● WORK REQUEST
For each line below with the word "none", write out a copy.

● STUDY MATERIAL
++++
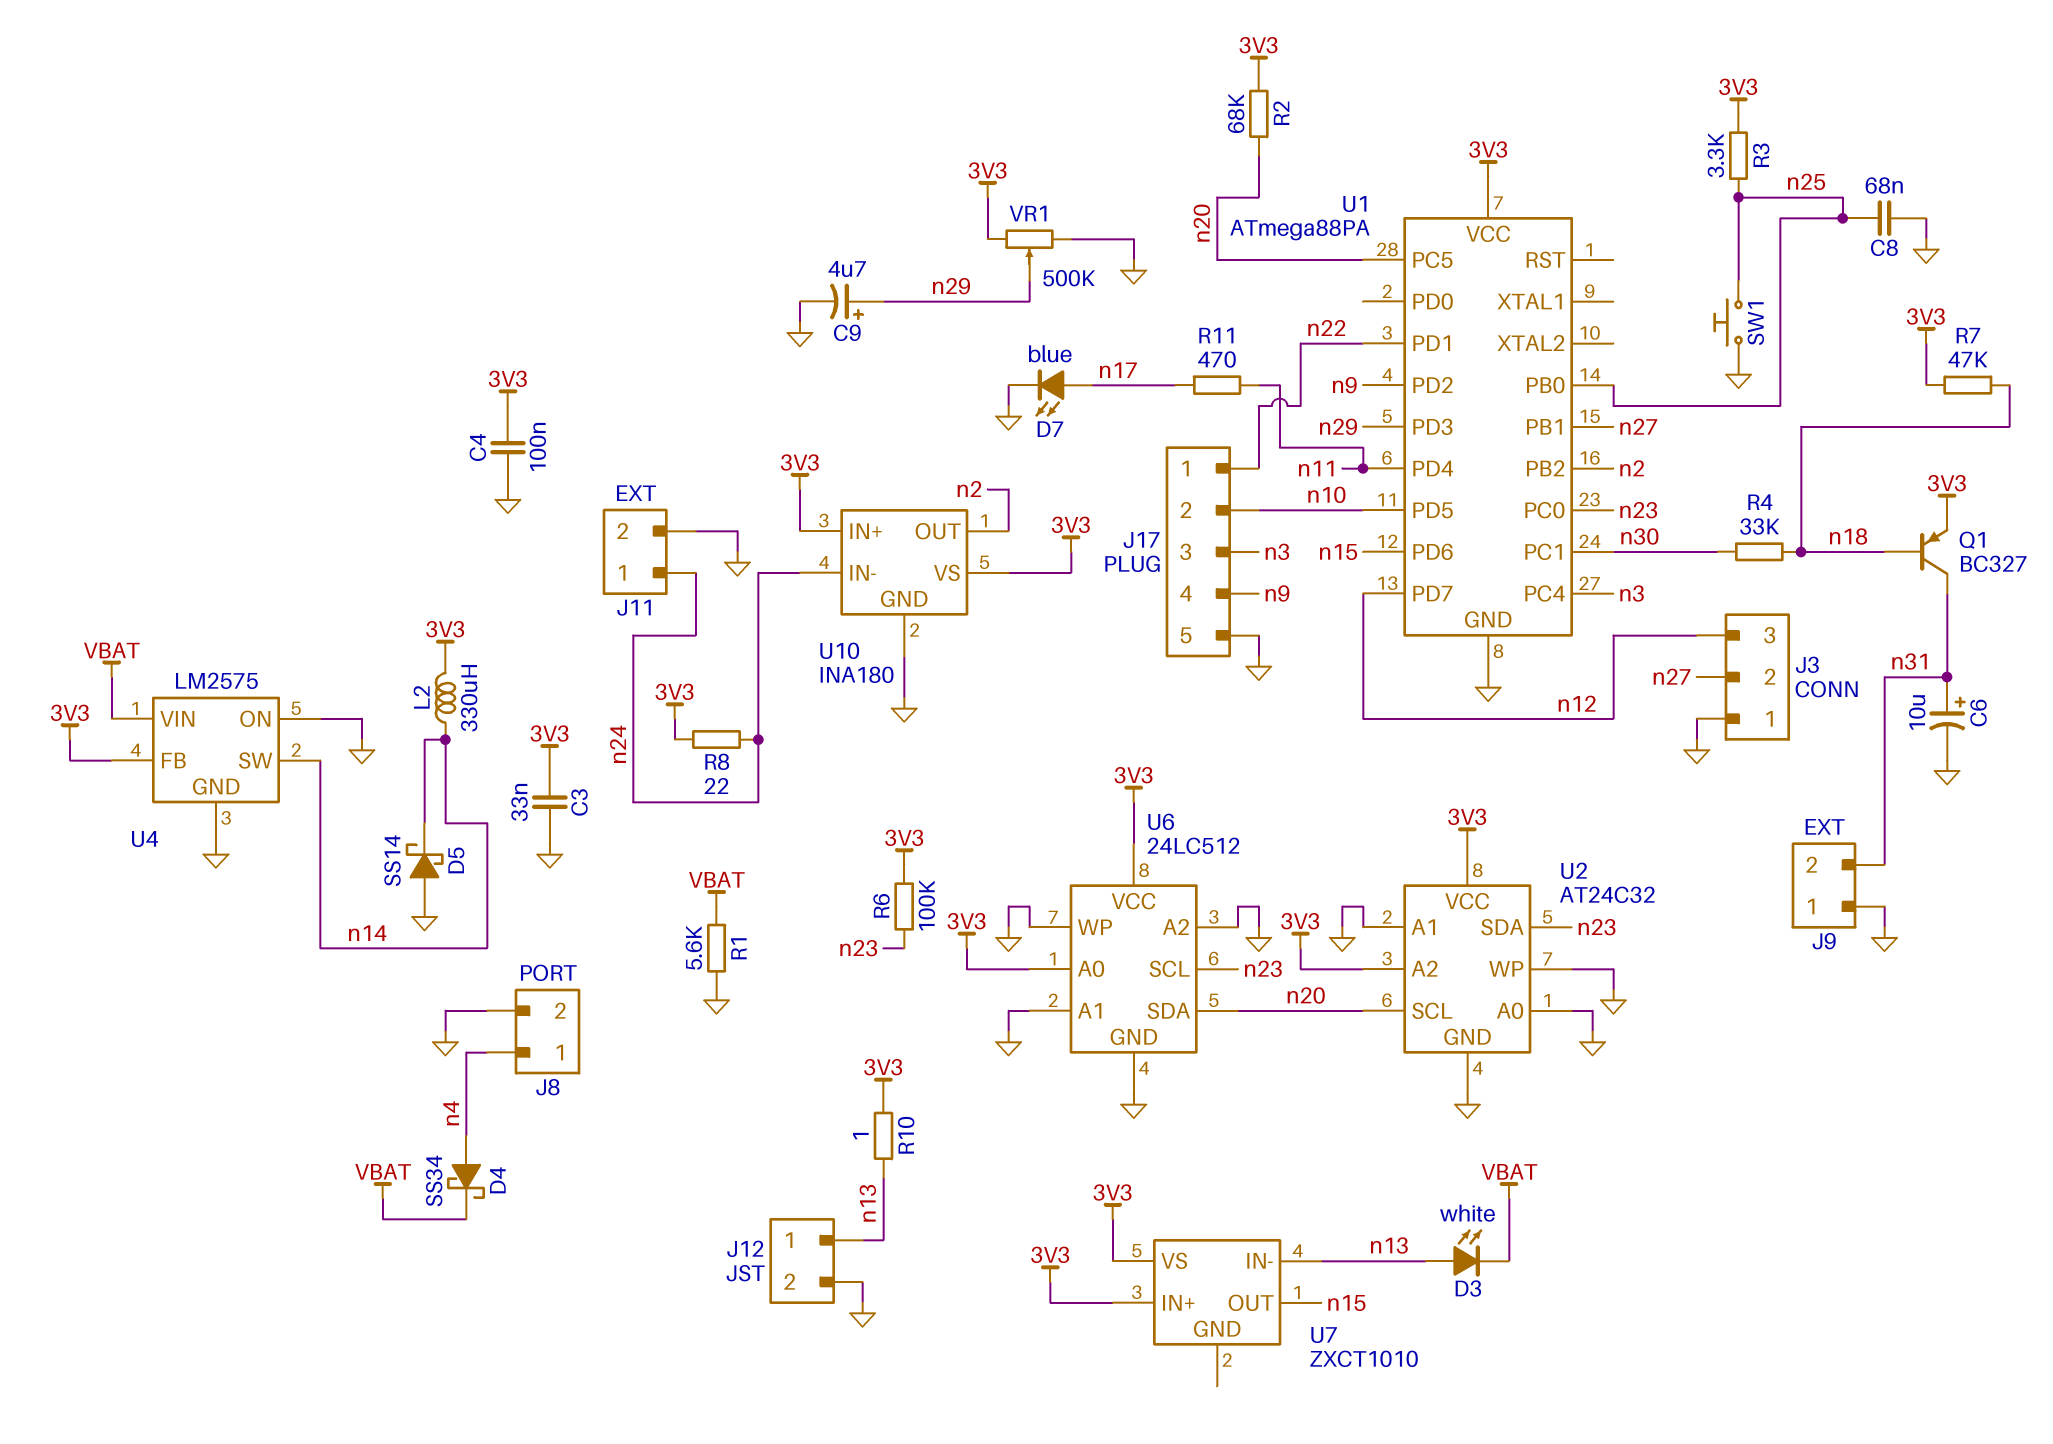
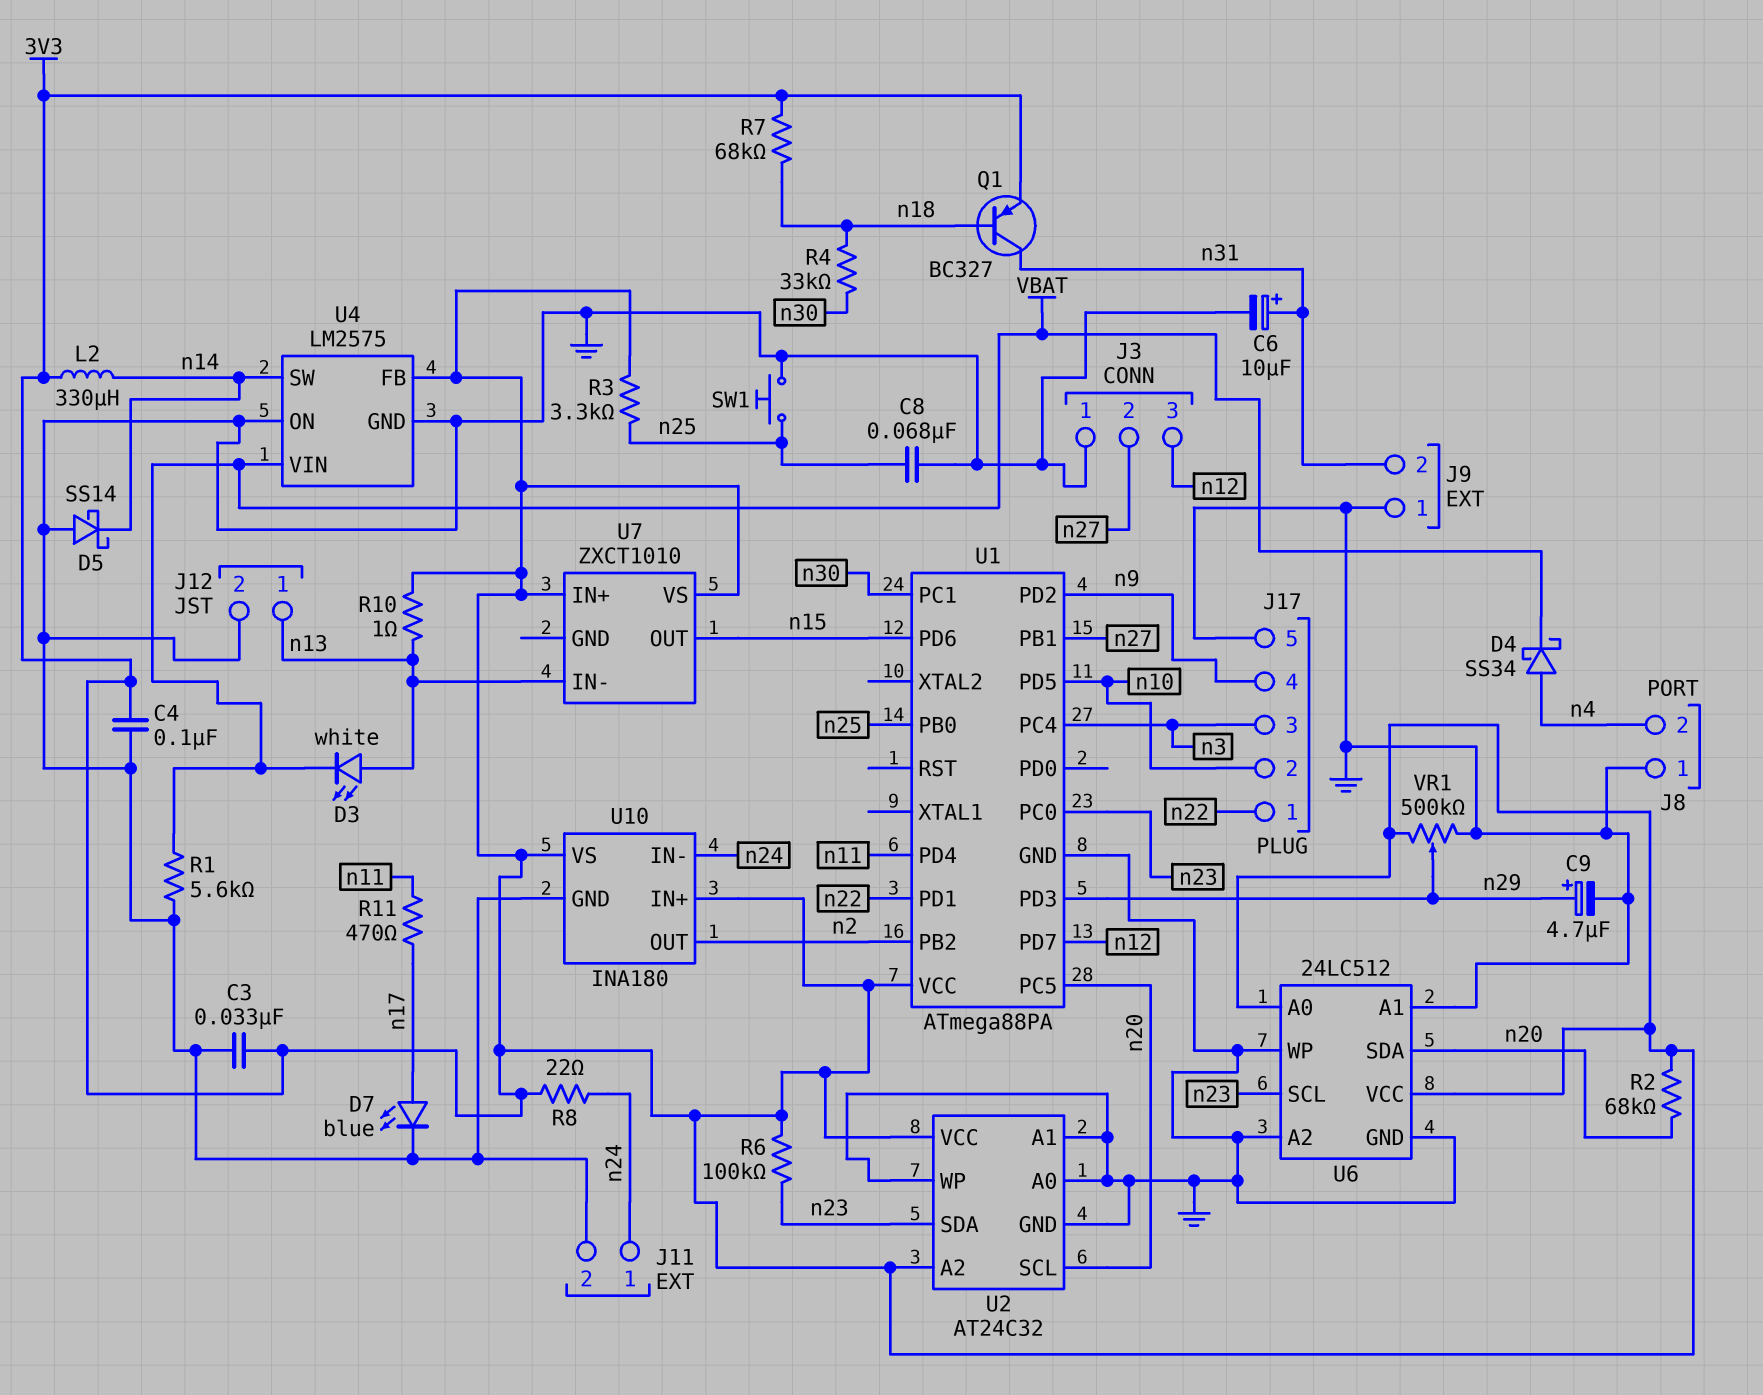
J8 pin 1: n4 -> GND
J8 pin 2: GND -> n4
R7: 47k (3V3, n18) -> 68k (3V3, n18)

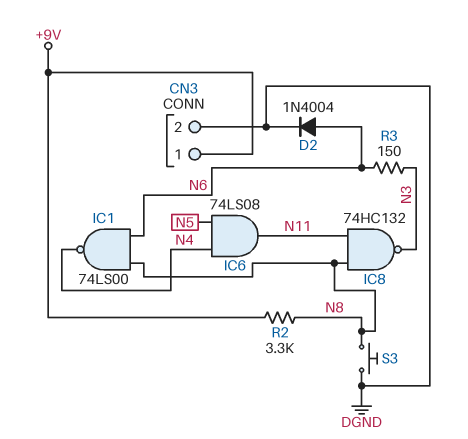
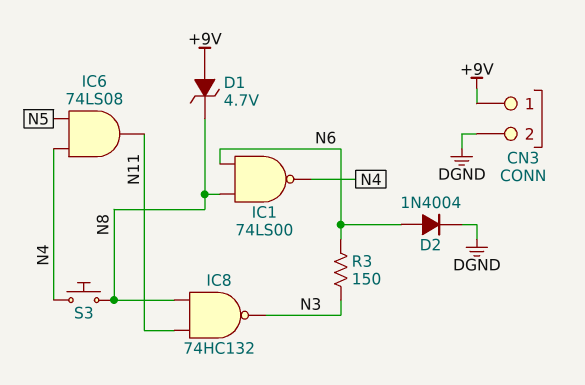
D1: none -> zener 4.7V (A +9V, K N8)
R2: 3.3k (+9V, N8) -> none
S3: button (DGND, N8) -> button (N4, N8)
++++
● ANSWER TO THIS PROBLEM
D1: none -> zener 4.7V (A +9V, K N8)
R2: 3.3k (+9V, N8) -> none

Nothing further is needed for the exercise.